(Records from a data source)
★ ★ ★ ★

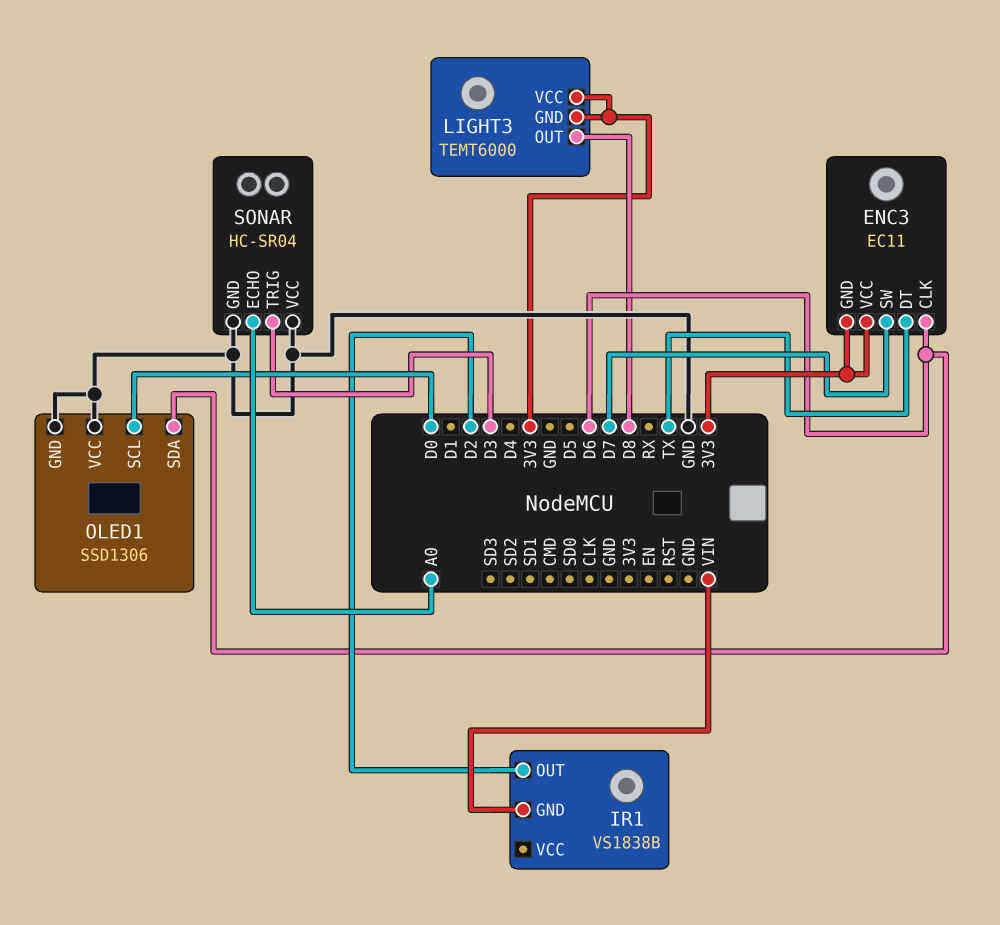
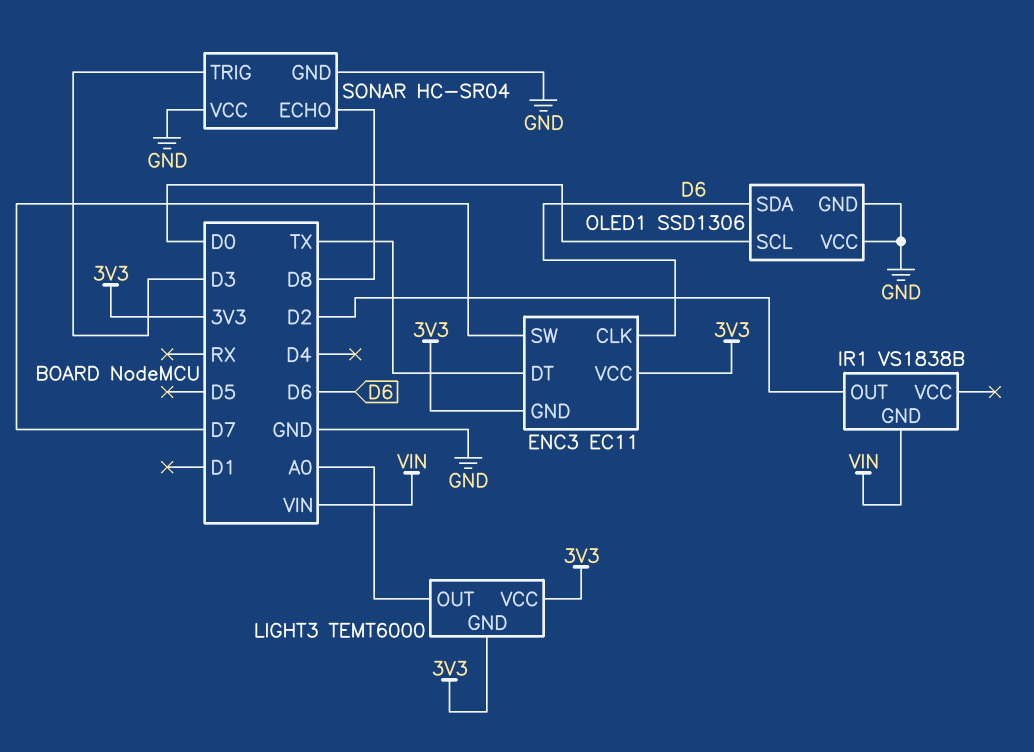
LIGHT3 pin OUT: D8 -> A0
SONAR pin ECHO: A0 -> D8

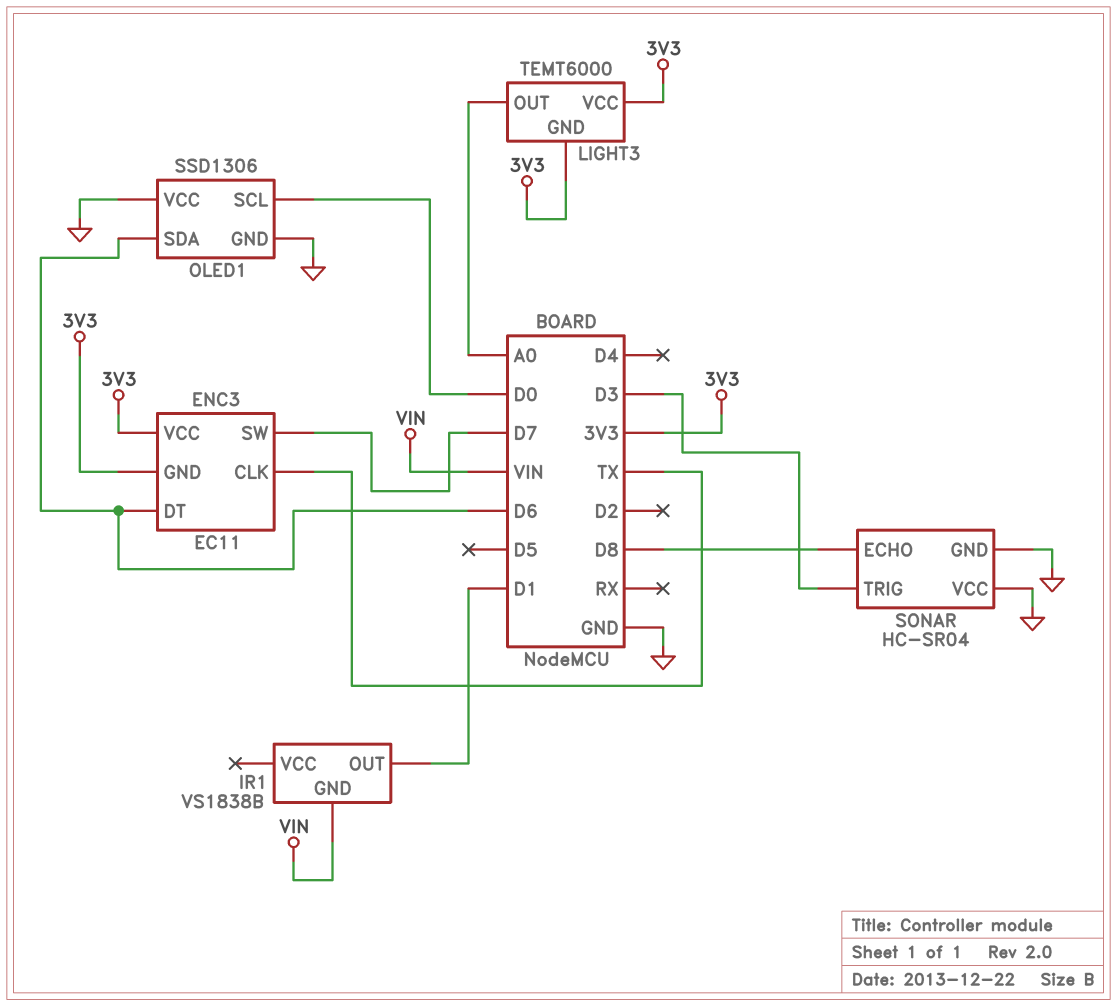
ENC3 pin CLK: D6 -> TX
ENC3 pin DT: TX -> D6
IR1 pin OUT: D2 -> D1

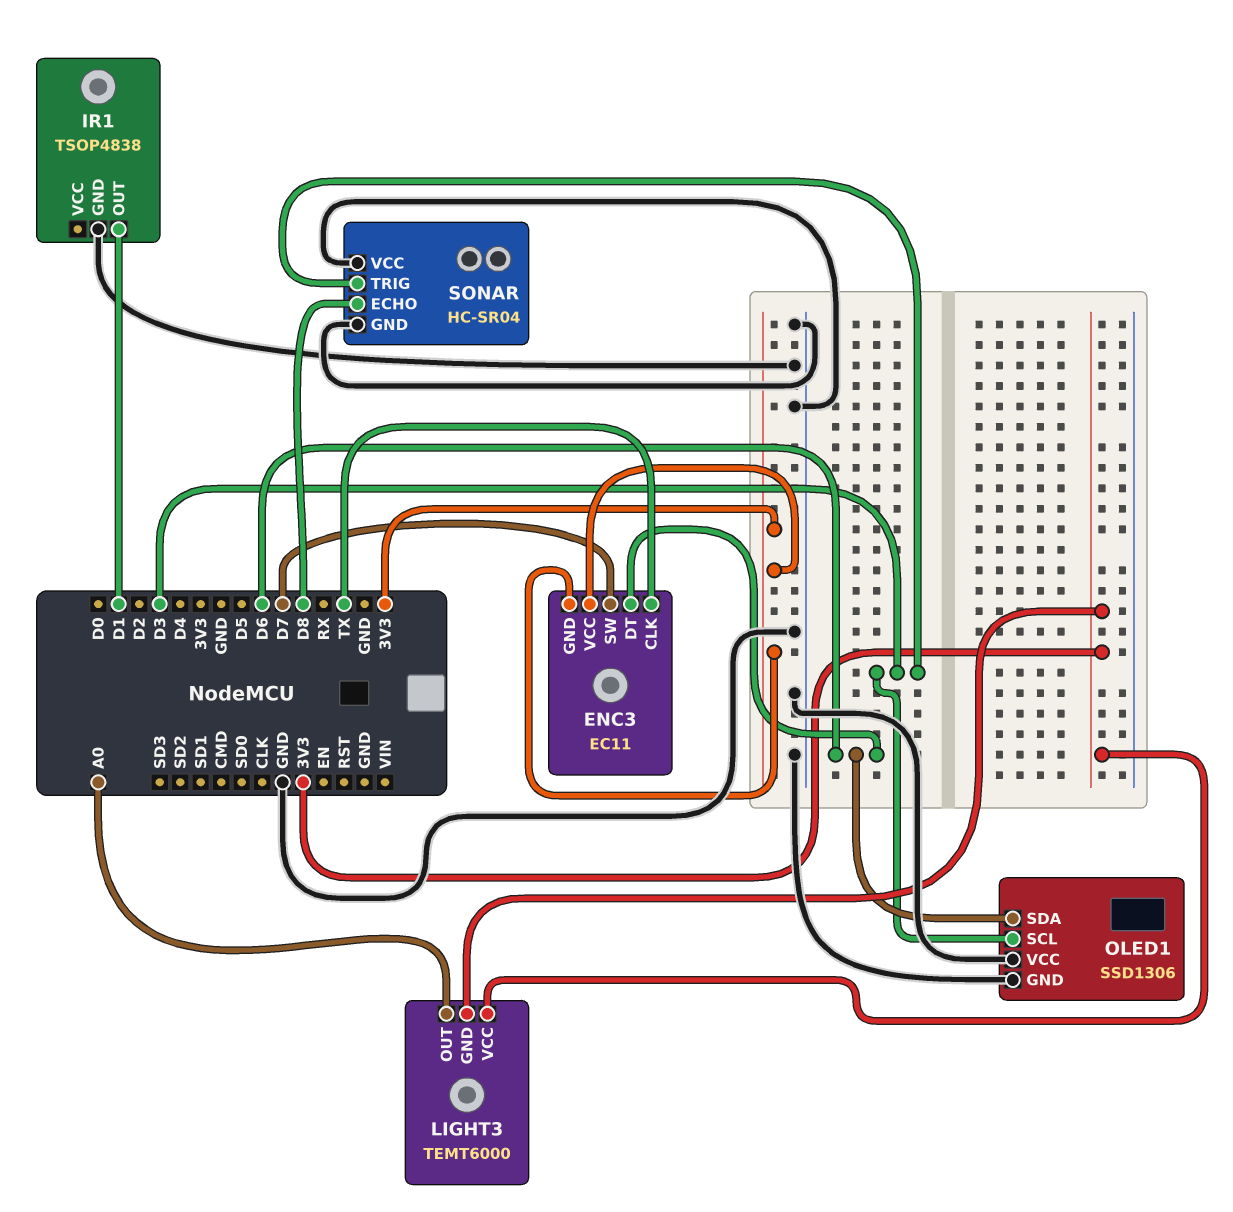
IR1: VS1838B -> TSOP4838
IR1 pin GND: VIN -> GND
OLED1 pin SCL: D0 -> D3

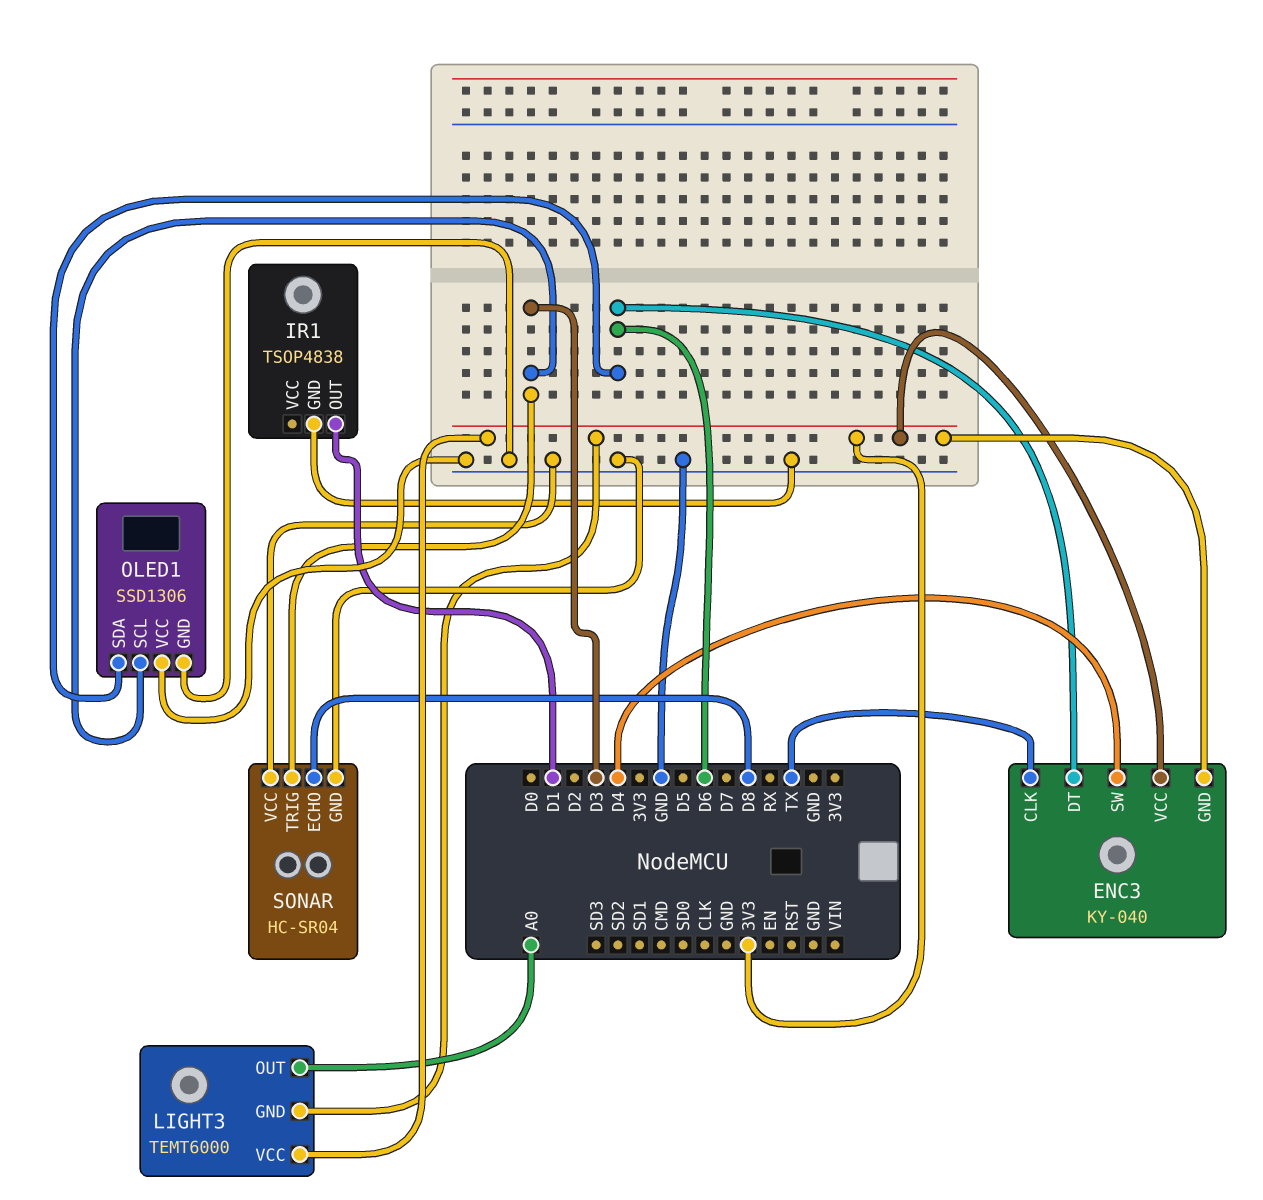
ENC3: EC11 -> KY-040
ENC3 pin SW: D7 -> D4

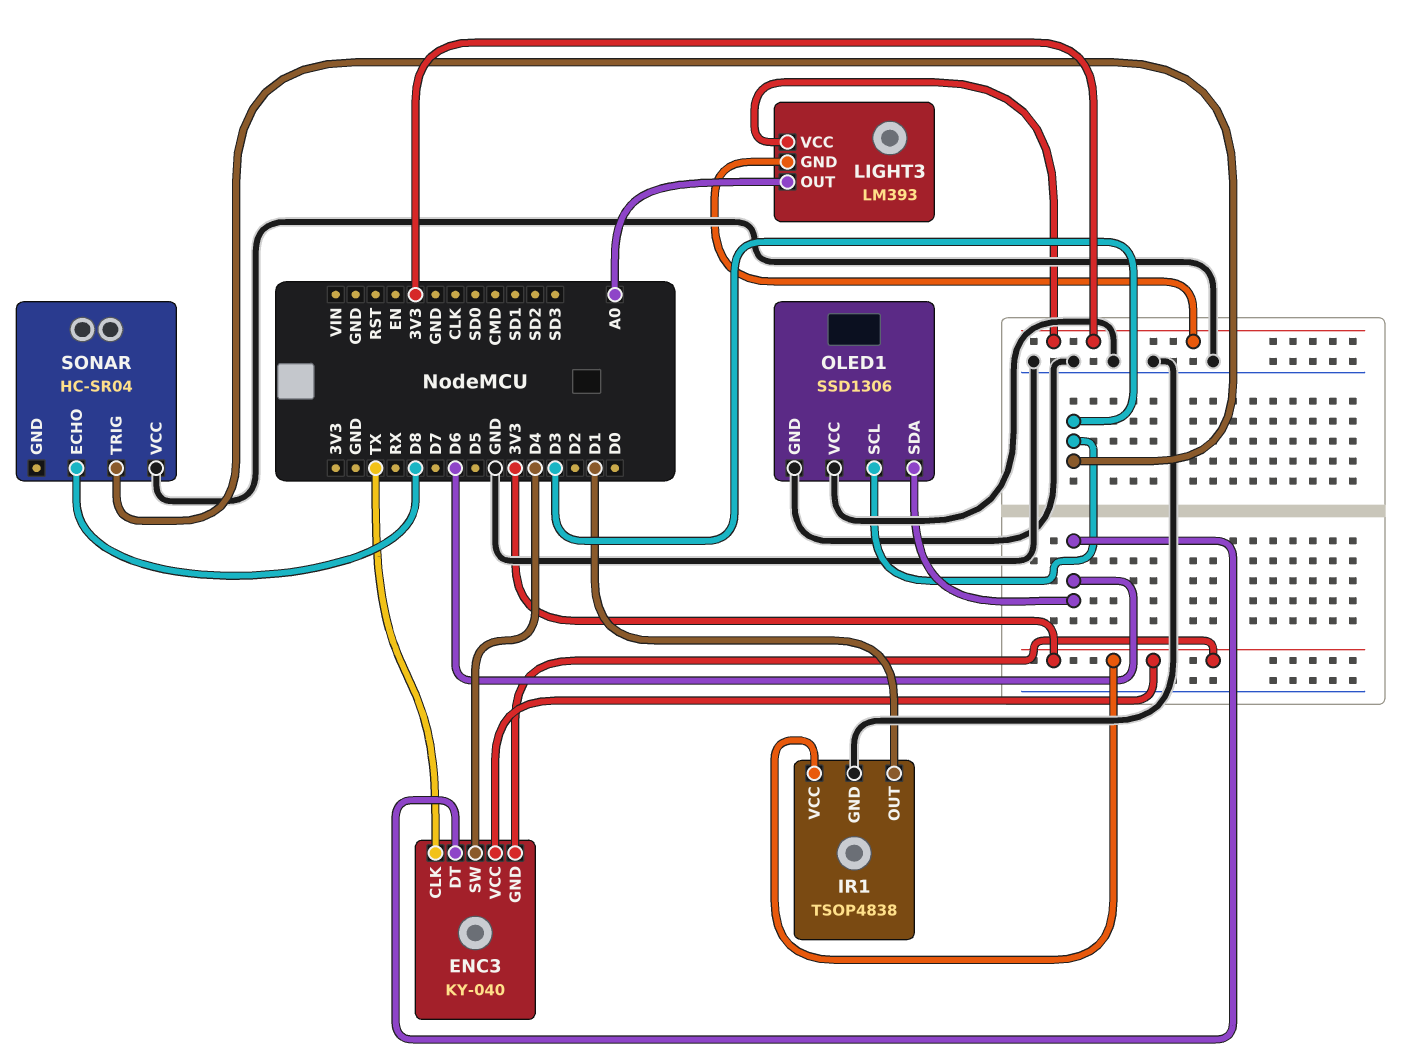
IR1 pin VCC: none -> 3V3
LIGHT3: TEMT6000 -> LM393
SONAR pin GND: GND -> none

★ ★ ★ ★

What you have to do
Nothing but the pictures is to be left out; repeat the data exactly.

Result for this task
LIGHT3 pin OUT: D8 -> A0
SONAR pin ECHO: A0 -> D8

ENC3 pin CLK: D6 -> TX
ENC3 pin DT: TX -> D6
IR1 pin OUT: D2 -> D1

IR1: VS1838B -> TSOP4838
IR1 pin GND: VIN -> GND
OLED1 pin SCL: D0 -> D3

ENC3: EC11 -> KY-040
ENC3 pin SW: D7 -> D4

IR1 pin VCC: none -> 3V3
LIGHT3: TEMT6000 -> LM393
SONAR pin GND: GND -> none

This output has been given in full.